### Supplied material
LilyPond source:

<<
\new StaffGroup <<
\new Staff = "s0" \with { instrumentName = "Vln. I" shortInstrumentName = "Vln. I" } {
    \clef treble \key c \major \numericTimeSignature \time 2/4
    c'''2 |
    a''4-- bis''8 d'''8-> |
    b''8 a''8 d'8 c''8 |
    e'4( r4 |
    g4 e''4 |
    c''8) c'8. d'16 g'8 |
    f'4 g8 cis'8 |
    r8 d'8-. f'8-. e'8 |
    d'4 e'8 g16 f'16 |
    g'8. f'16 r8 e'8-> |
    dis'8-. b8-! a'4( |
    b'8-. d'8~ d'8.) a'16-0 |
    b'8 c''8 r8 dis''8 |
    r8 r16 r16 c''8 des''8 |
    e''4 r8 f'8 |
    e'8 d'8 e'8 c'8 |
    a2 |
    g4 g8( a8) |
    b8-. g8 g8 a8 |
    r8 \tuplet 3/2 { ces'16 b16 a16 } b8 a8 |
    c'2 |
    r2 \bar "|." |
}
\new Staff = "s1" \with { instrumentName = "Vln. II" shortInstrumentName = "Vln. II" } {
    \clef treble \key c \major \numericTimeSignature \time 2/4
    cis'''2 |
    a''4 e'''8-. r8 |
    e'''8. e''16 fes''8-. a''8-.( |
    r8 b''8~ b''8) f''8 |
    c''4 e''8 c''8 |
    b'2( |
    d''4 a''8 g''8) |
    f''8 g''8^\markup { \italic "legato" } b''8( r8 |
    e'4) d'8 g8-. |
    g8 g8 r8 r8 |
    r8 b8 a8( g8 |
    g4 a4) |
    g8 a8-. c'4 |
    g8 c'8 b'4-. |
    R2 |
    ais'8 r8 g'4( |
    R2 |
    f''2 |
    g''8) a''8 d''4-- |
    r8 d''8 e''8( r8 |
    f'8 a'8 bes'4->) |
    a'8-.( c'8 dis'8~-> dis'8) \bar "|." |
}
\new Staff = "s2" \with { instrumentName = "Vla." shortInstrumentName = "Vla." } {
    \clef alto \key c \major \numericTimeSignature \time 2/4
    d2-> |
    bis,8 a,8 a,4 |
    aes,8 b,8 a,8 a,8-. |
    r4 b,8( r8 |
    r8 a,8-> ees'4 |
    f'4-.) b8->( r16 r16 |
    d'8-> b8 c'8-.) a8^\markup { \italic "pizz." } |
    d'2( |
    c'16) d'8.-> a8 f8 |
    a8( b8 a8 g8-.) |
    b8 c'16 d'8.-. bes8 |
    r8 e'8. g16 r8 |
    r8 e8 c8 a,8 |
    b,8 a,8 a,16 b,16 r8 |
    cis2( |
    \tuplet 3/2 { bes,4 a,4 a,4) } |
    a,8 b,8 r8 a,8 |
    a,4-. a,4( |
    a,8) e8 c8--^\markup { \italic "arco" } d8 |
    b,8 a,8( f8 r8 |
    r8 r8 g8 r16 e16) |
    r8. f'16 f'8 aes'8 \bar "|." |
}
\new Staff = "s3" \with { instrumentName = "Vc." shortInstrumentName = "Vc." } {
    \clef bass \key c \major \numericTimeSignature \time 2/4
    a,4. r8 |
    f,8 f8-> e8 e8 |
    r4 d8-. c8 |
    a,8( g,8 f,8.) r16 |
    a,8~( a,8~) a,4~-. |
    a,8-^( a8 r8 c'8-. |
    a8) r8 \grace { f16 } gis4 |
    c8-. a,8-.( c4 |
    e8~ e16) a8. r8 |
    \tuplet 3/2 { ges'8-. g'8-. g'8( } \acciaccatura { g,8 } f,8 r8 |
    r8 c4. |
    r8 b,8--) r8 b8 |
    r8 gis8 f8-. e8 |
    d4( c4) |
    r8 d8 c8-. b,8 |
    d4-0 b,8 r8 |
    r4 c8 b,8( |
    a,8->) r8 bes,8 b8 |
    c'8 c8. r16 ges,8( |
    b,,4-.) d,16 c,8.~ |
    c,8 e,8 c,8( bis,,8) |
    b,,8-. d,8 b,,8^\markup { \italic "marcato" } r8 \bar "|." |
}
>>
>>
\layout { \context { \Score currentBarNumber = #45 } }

### Task statement
Find each line in the data above that contains the string "time", and copy those lines. Treat uppercase and lowercase letters as different.

### Response
    \clef treble \key c \major \numericTimeSignature \time 2/4
    \clef treble \key c \major \numericTimeSignature \time 2/4
    \clef alto \key c \major \numericTimeSignature \time 2/4
    \clef bass \key c \major \numericTimeSignature \time 2/4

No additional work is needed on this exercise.